◆ **WHAT YOU SHOULD DO**: Your answer must be a single number: how many lines of the data include "yellow".

◆ **STORED DATA**:
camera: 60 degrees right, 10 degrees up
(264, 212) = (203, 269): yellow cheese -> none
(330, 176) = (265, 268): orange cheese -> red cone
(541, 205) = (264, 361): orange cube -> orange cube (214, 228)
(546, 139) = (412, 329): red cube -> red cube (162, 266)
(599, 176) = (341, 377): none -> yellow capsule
* * *
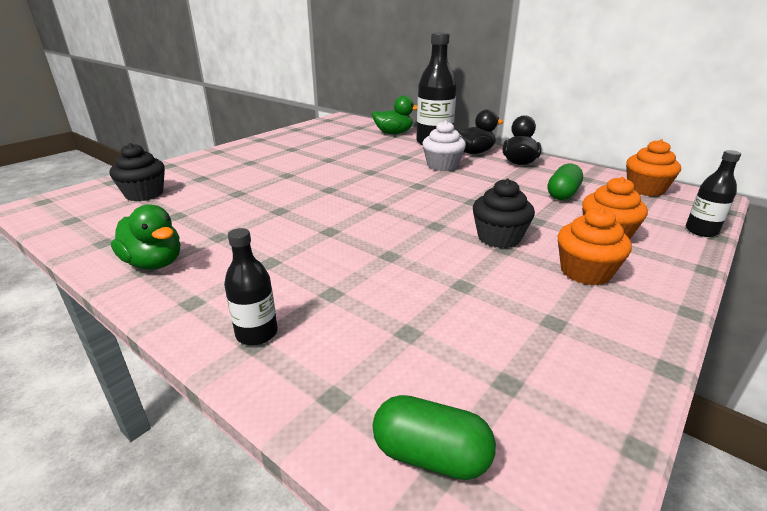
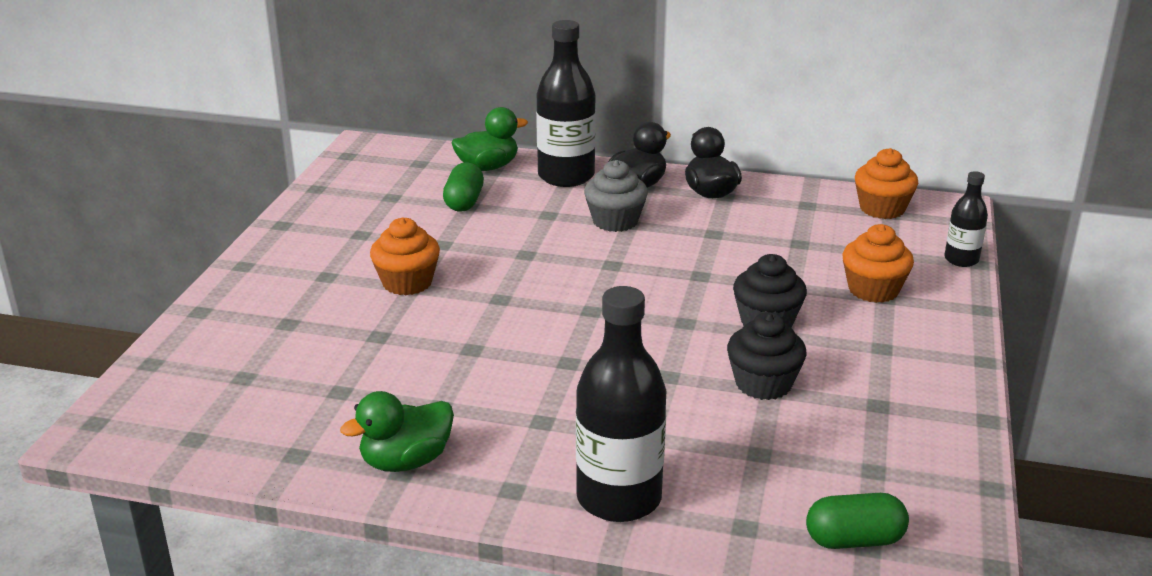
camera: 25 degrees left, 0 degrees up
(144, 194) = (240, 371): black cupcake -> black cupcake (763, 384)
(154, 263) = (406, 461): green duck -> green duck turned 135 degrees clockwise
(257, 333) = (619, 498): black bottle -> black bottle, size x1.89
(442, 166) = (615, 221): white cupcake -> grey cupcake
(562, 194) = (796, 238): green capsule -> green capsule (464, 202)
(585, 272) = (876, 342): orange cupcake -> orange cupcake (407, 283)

◆ **THE ANSWER**: 2